▶ [What the task requires]
The line containing "R4: none -> 33k (DGND, RESET)" and every line after it, through the end of the records below, are to be reproduced exactly, with the pictures left out.

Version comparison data
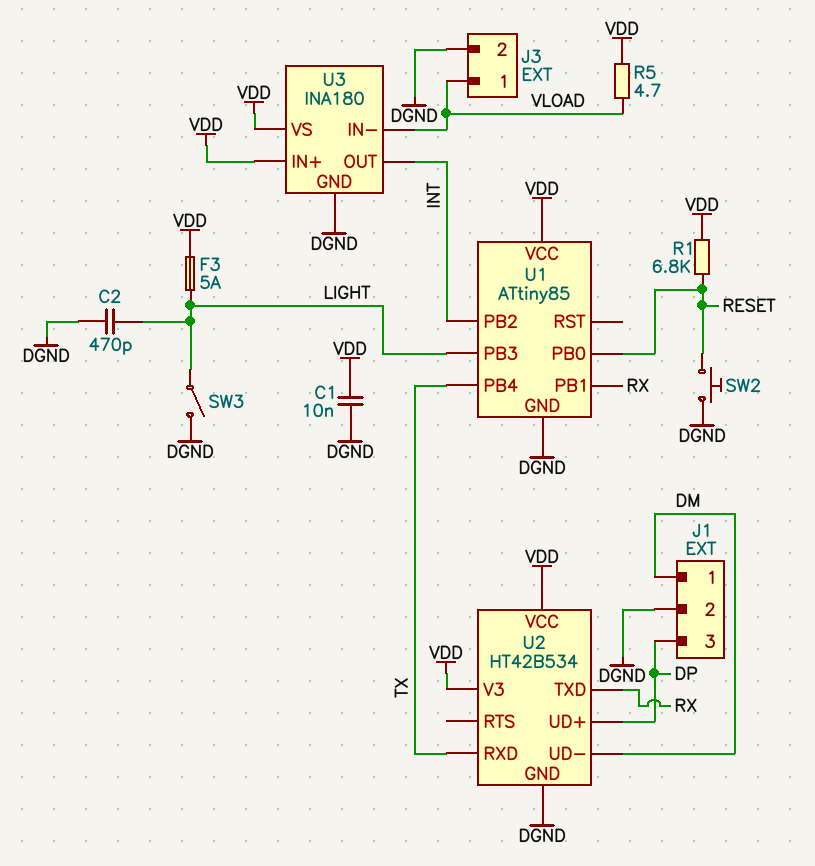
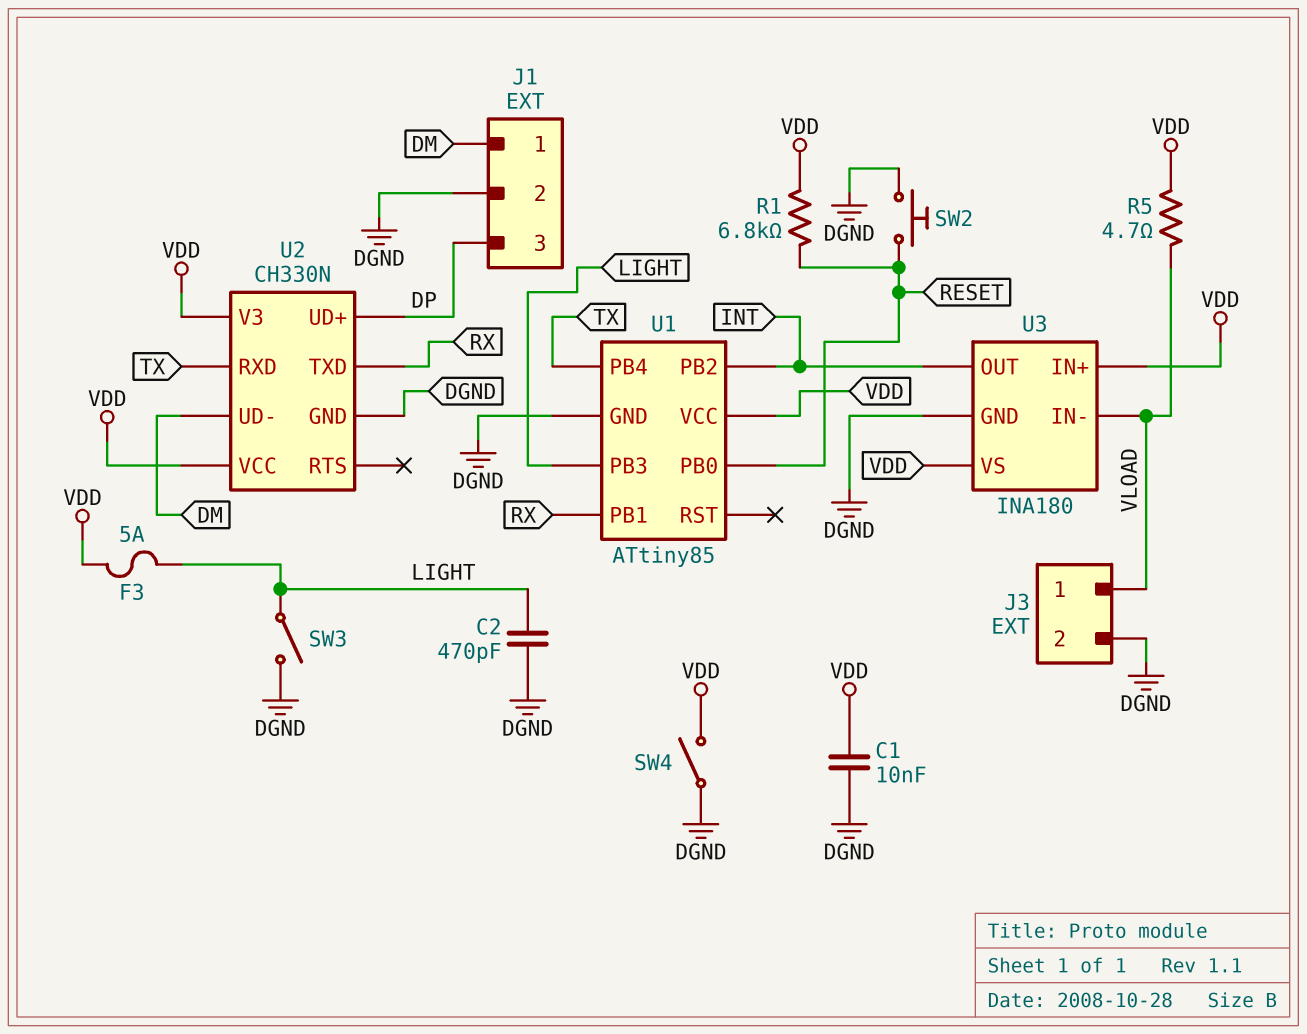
SW4: none -> switch (DGND, VDD)
U2: HT42B534 -> CH330N

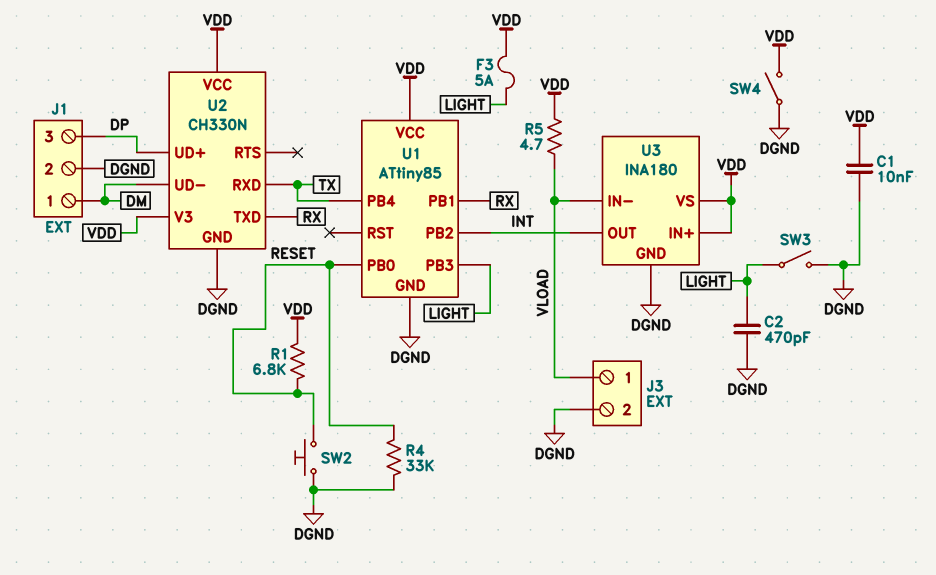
R4: none -> 33k (DGND, RESET)

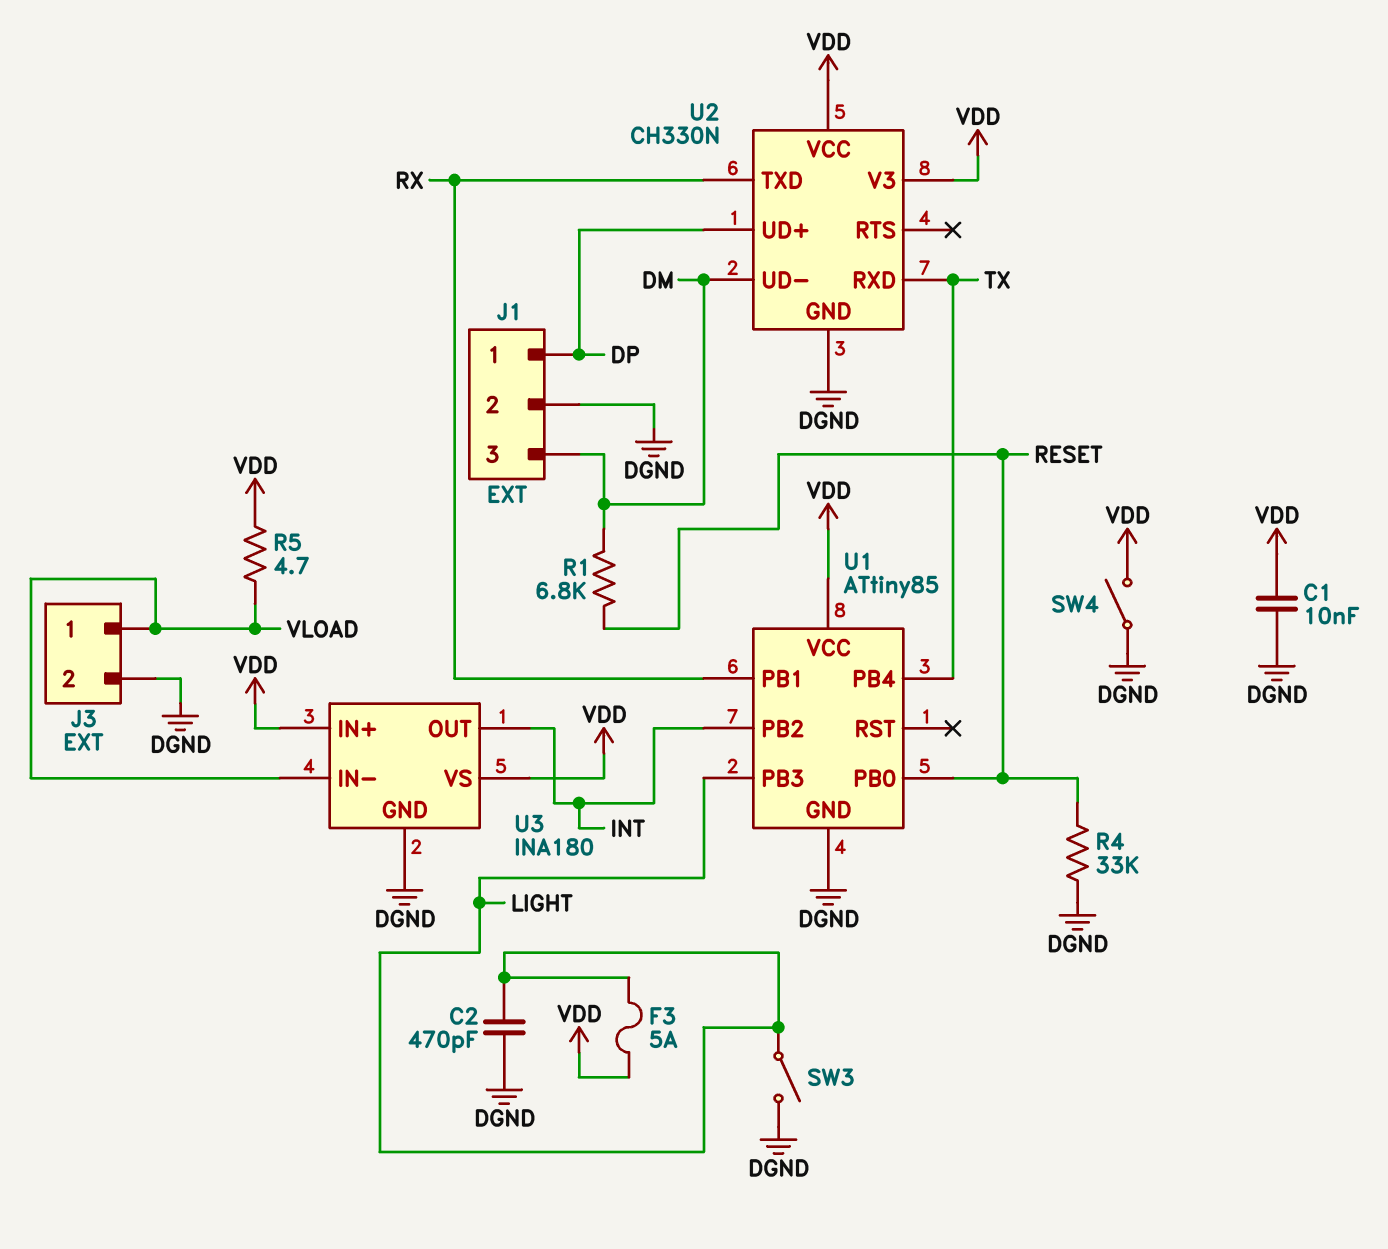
J1 pin 1: DM -> DP
J1 pin 3: DP -> DM
R1: 6.8k (RESET, VDD) -> 6.8k (DM, RESET)
SW2: button (DGND, RESET) -> none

▶ [Answer section]
R4: none -> 33k (DGND, RESET)

J1 pin 1: DM -> DP
J1 pin 3: DP -> DM
R1: 6.8k (RESET, VDD) -> 6.8k (DM, RESET)
SW2: button (DGND, RESET) -> none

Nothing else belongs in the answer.